Below are entries; count the lines among them that contain the word "none", and give only the count.

Collected data entries
┏━━

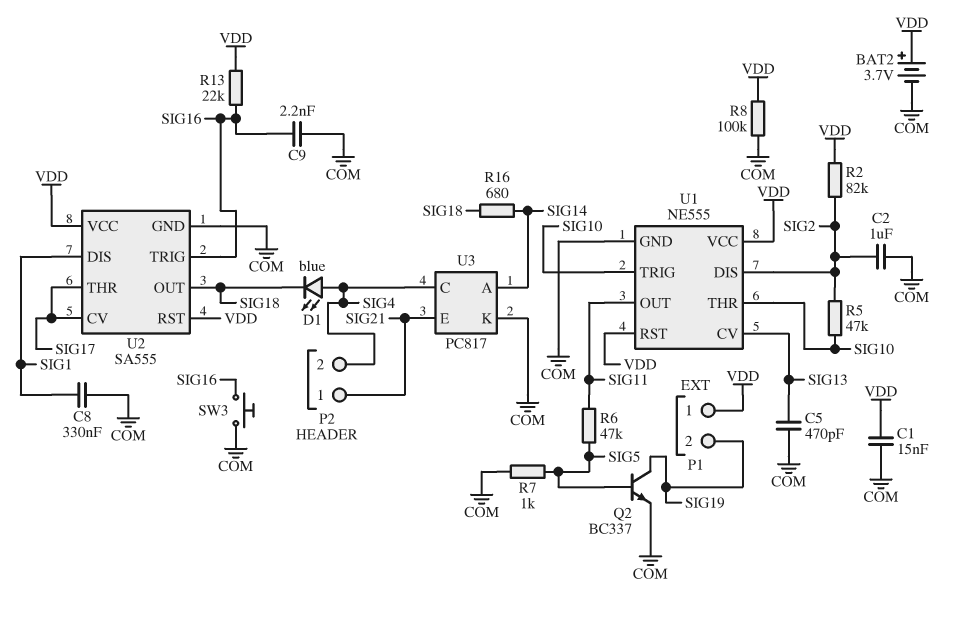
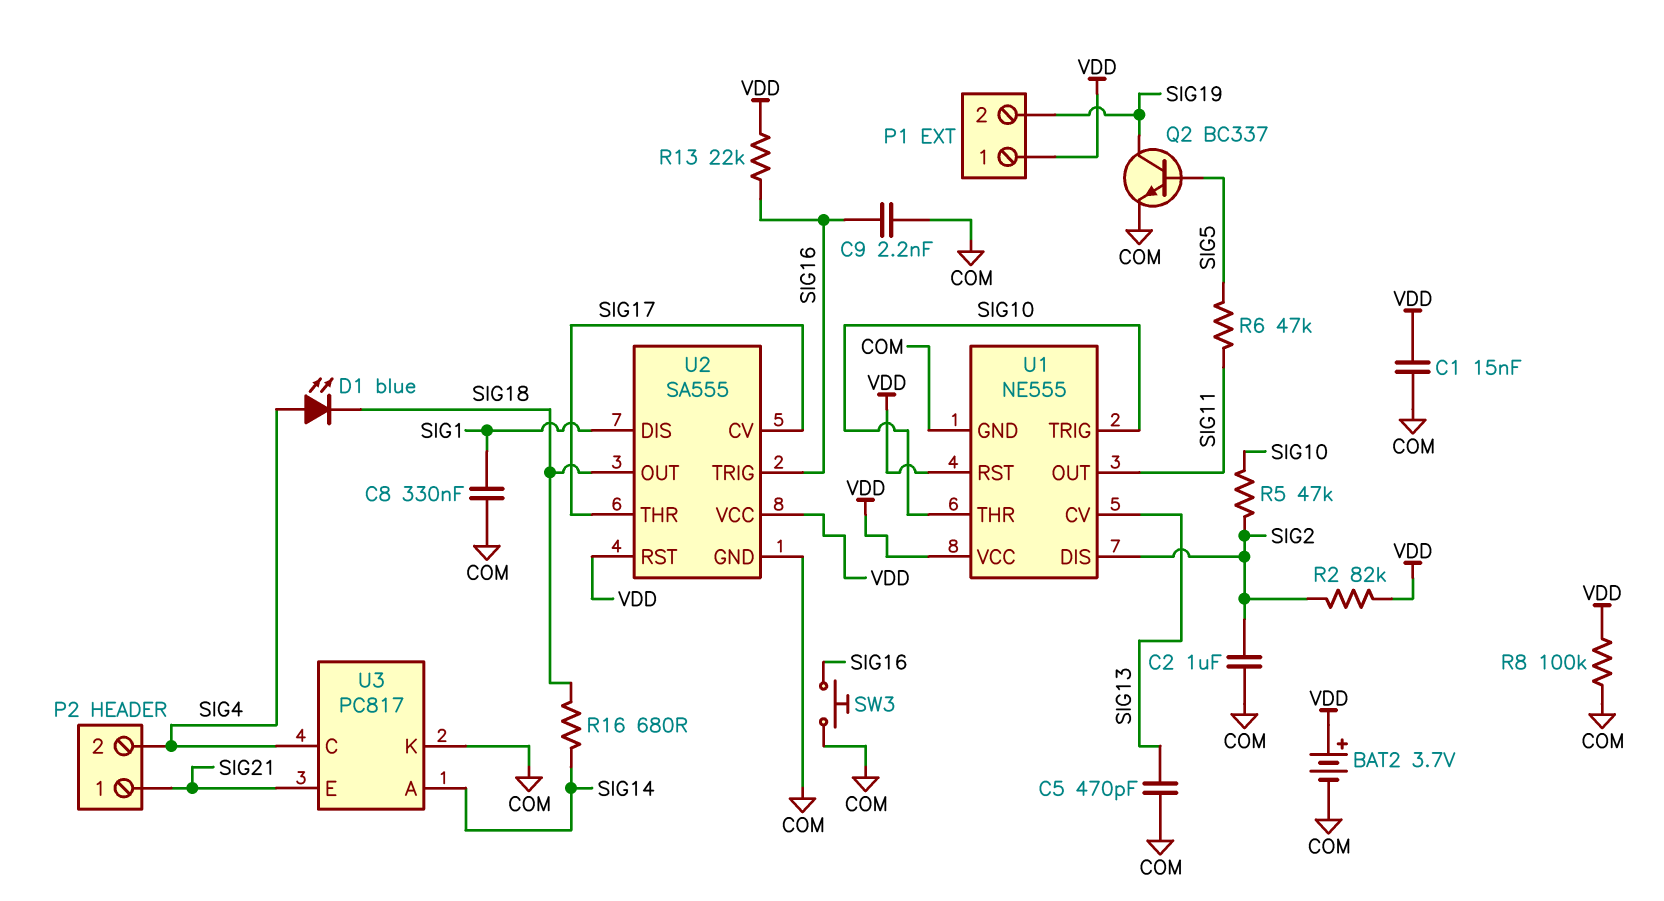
R7: 1k (COM, SIG5) -> none

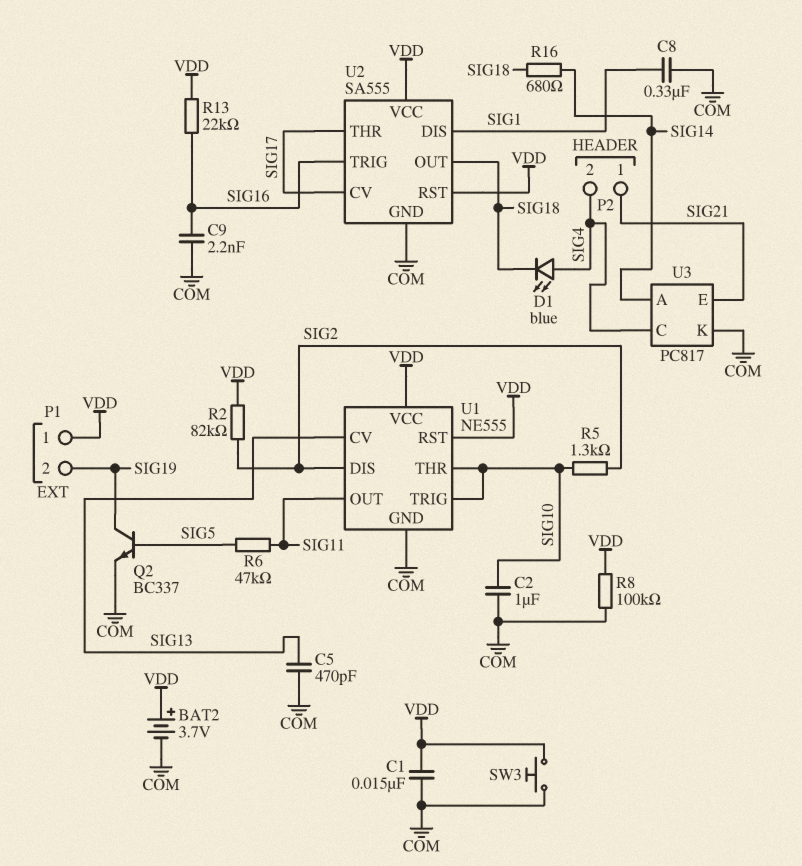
C2: 1uF (COM, SIG2) -> 1uF (COM, SIG10)
R5: 47k (SIG2, SIG10) -> 1.3k (SIG2, SIG10)
SW3: button (COM, SIG16) -> button (COM, VDD)

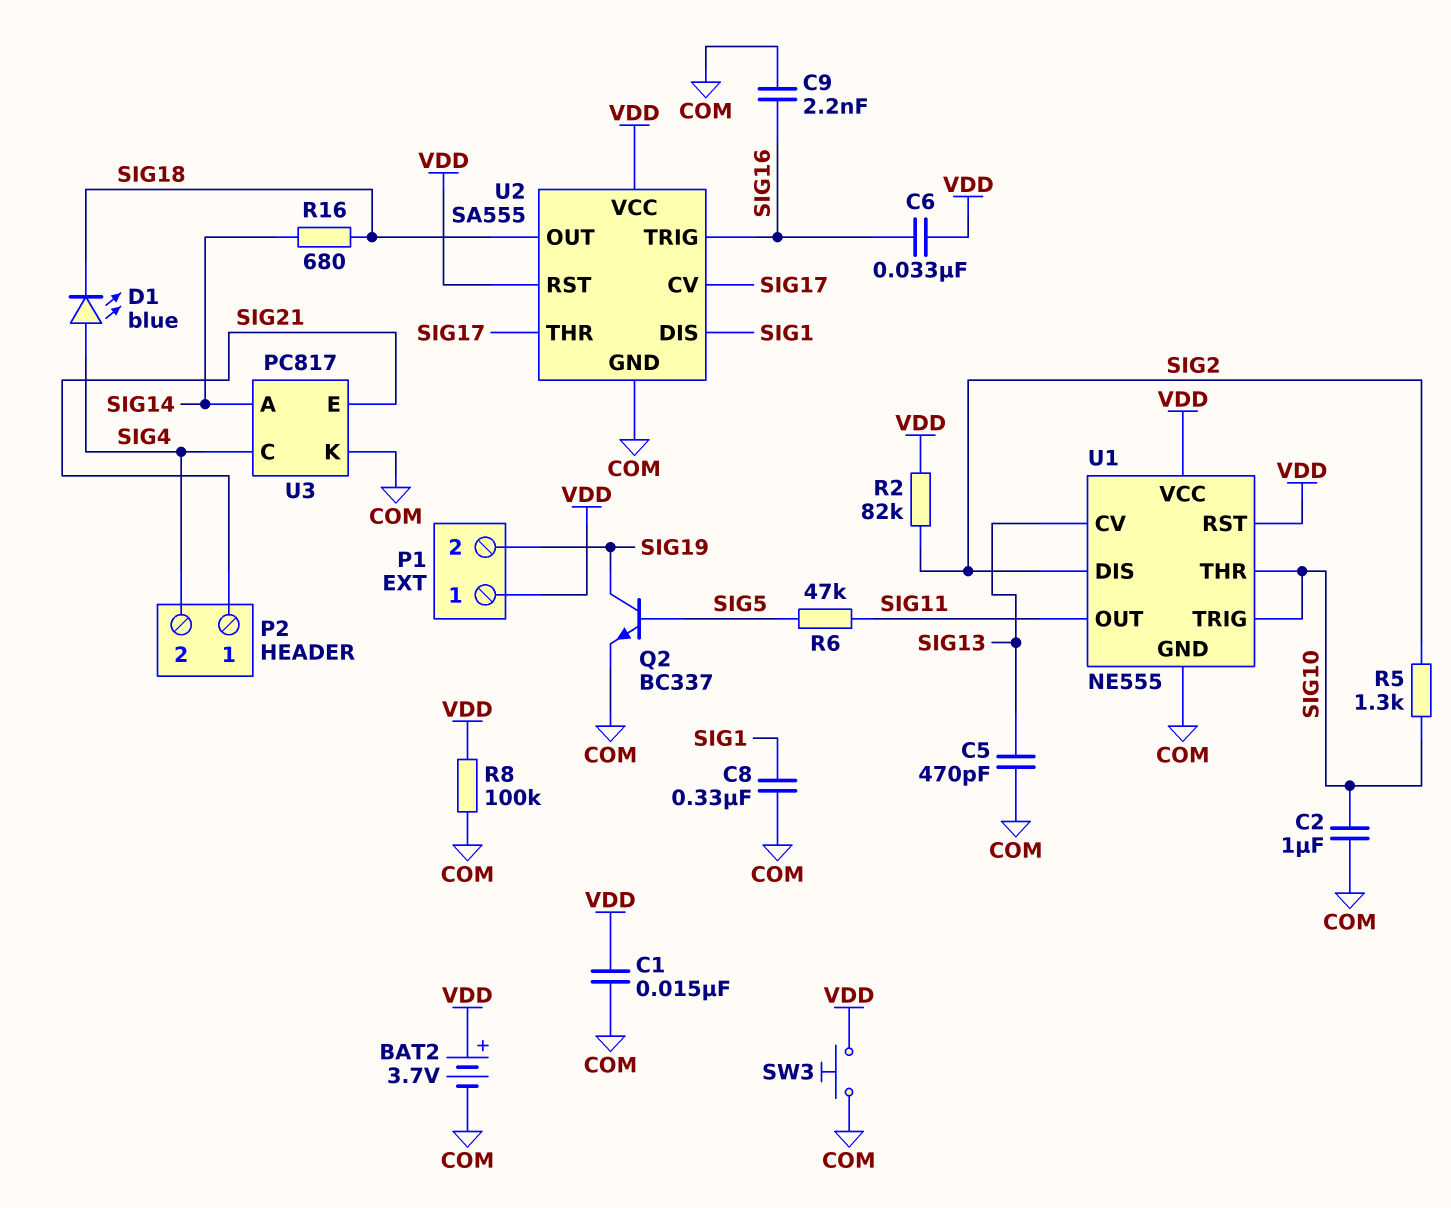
C6: none -> 33nF (SIG16, VDD)
R13: 22k (SIG16, VDD) -> none

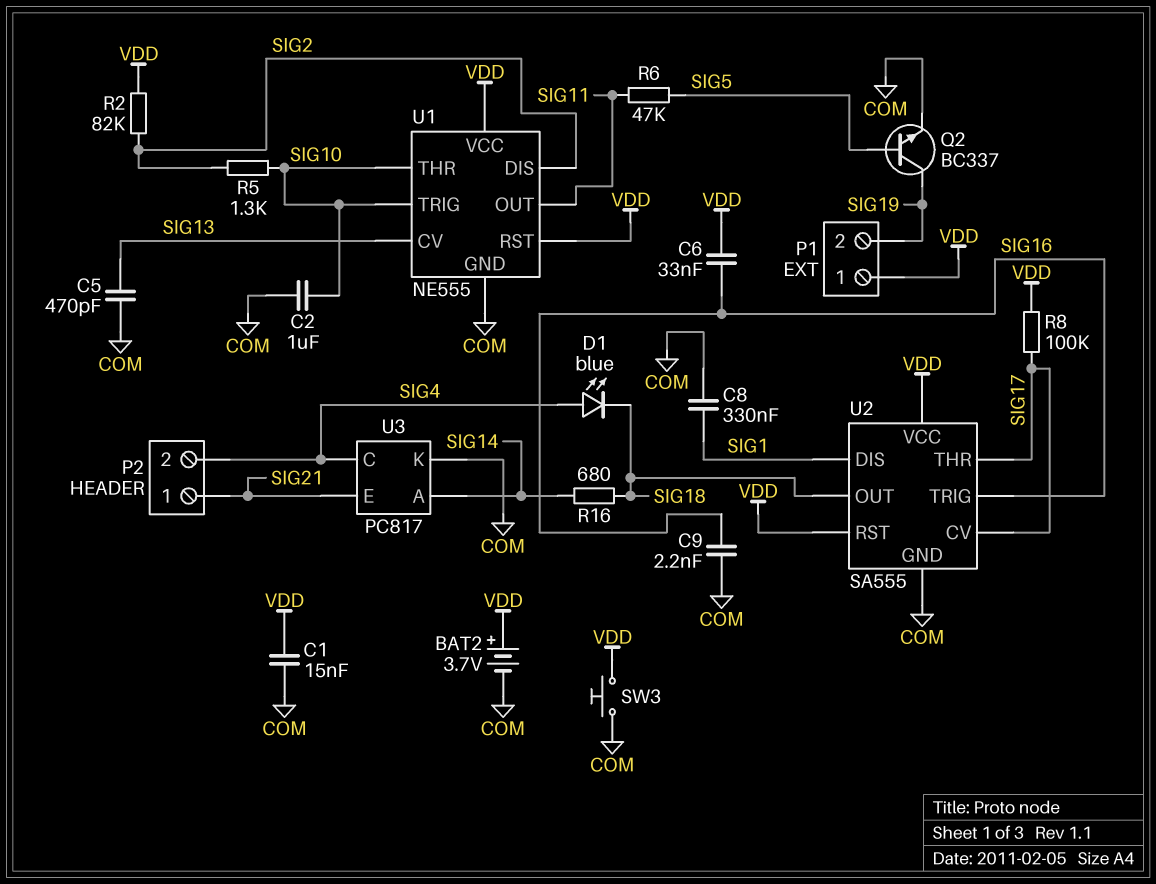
R8: 100k (COM, VDD) -> 100k (SIG17, VDD)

┗━━

**RESULT BELOW:**
3